● TASK PROMPT: Look below for the line containing "yellow circle: (216, 223)" and the line containing "gray square: (209, 374) -> (110, 175), moved"; repeat exactly those two lines and all lines between them, and nothing else.

● DATASET EXCERPTS:
======
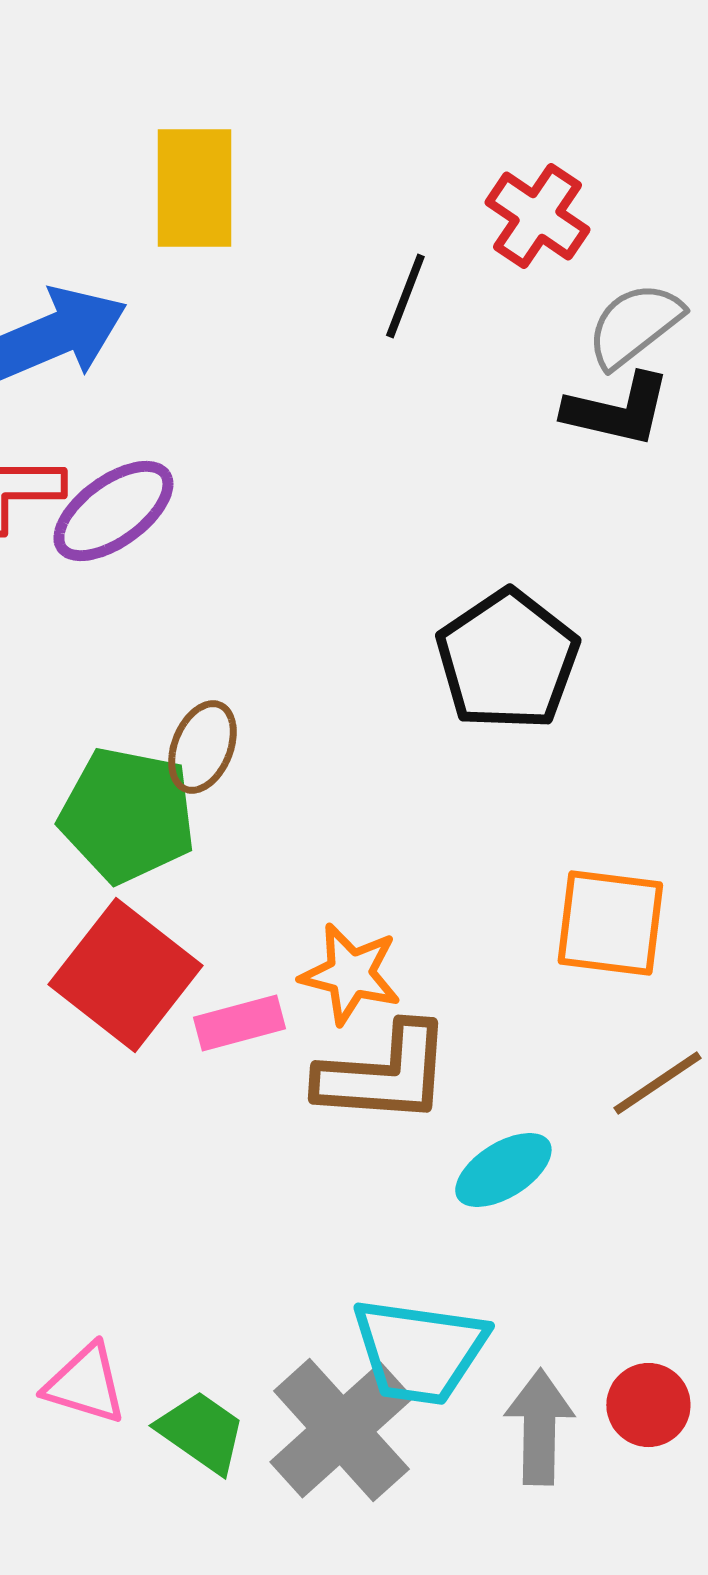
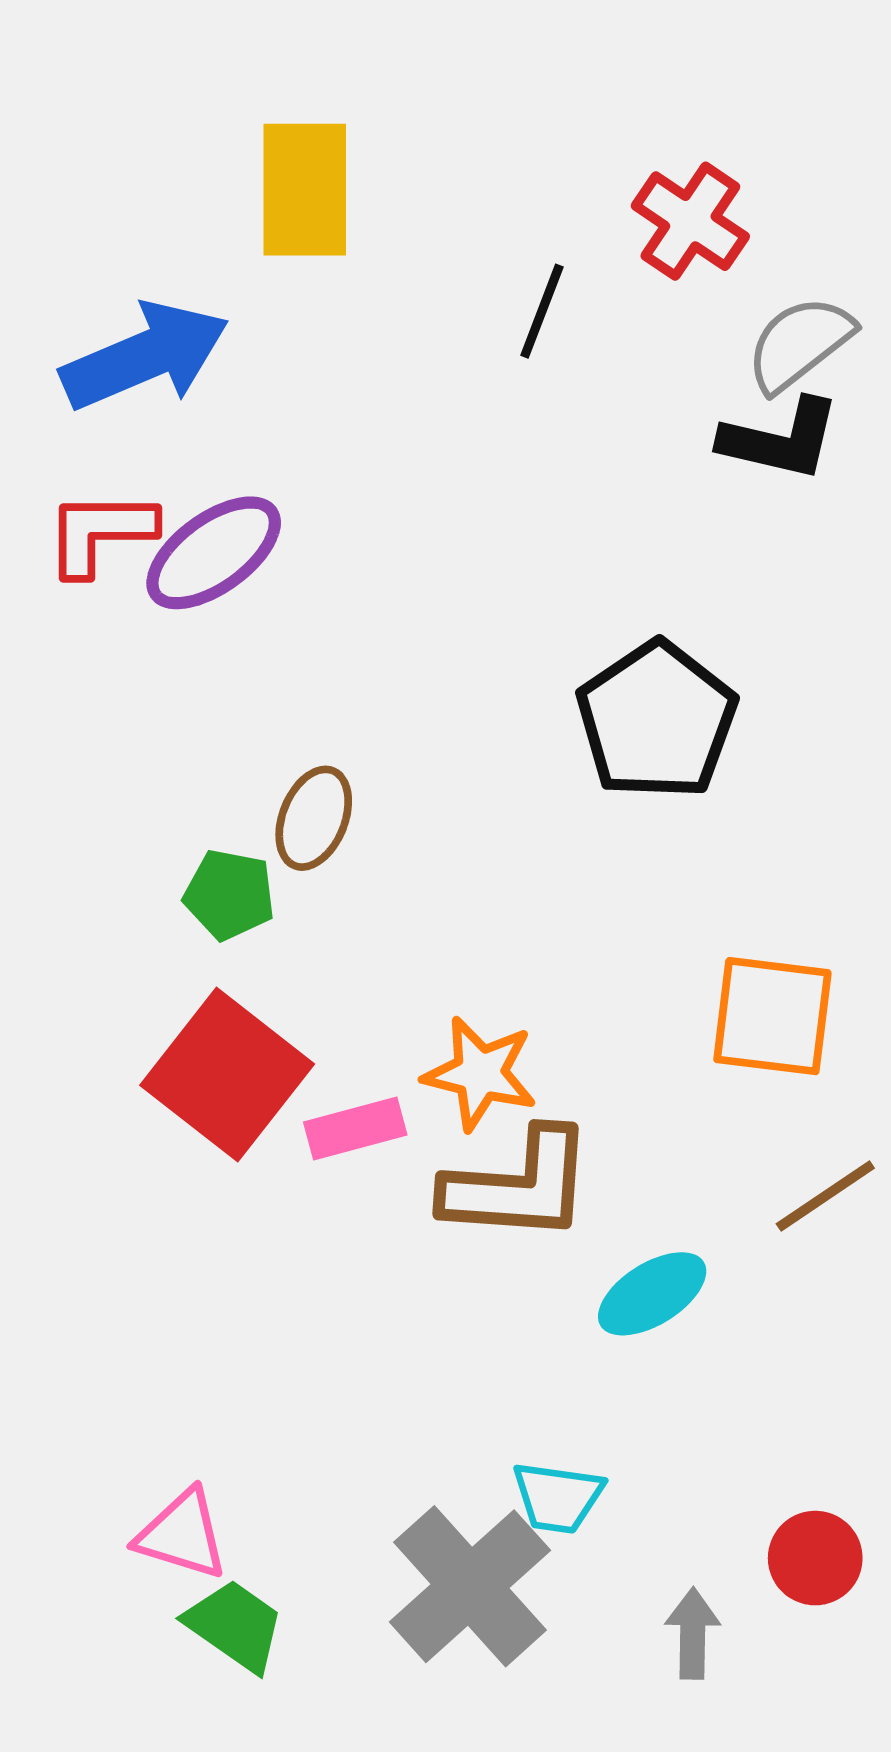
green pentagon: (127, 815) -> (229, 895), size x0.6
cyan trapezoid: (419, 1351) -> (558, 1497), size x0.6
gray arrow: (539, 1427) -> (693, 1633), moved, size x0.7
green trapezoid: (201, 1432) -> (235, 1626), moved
======
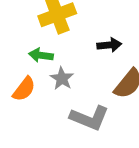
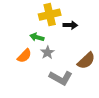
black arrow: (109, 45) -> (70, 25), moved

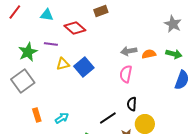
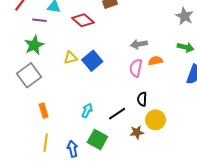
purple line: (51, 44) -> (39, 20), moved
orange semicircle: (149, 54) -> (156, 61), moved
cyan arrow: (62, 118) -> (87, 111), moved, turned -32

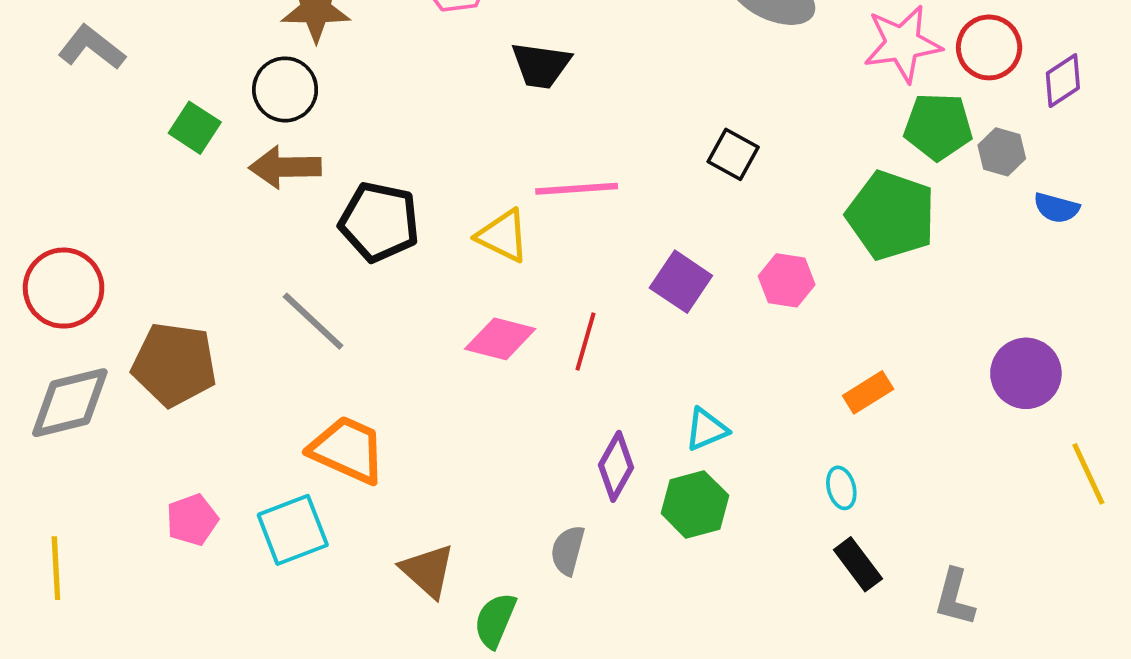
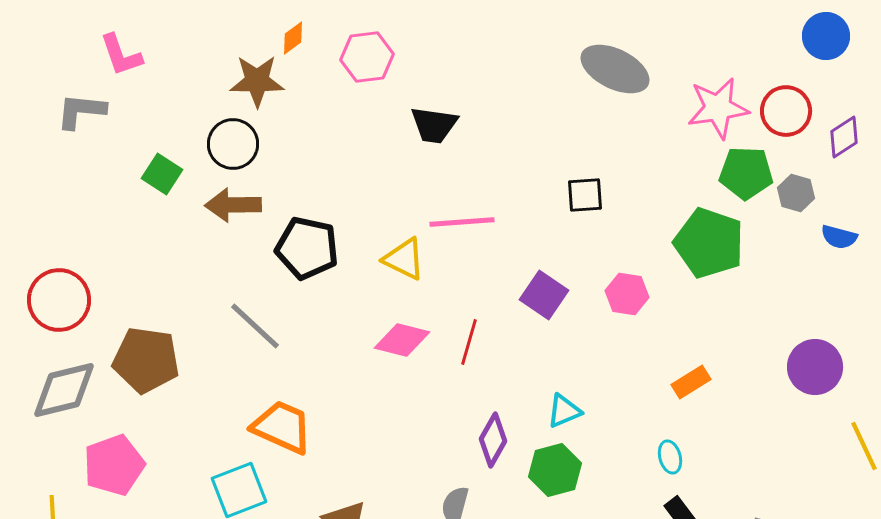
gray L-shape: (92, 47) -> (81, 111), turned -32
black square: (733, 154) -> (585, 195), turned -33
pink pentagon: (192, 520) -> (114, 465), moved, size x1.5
======
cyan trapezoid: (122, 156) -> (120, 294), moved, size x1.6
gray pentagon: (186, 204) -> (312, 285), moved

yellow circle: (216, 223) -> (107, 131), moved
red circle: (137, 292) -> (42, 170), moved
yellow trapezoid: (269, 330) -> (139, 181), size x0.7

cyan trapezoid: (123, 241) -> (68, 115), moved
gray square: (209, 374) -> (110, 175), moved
======
● FINISHED EXERCISE:
yellow circle: (216, 223) -> (107, 131), moved
red circle: (137, 292) -> (42, 170), moved
yellow trapezoid: (269, 330) -> (139, 181), size x0.7

cyan trapezoid: (123, 241) -> (68, 115), moved
gray square: (209, 374) -> (110, 175), moved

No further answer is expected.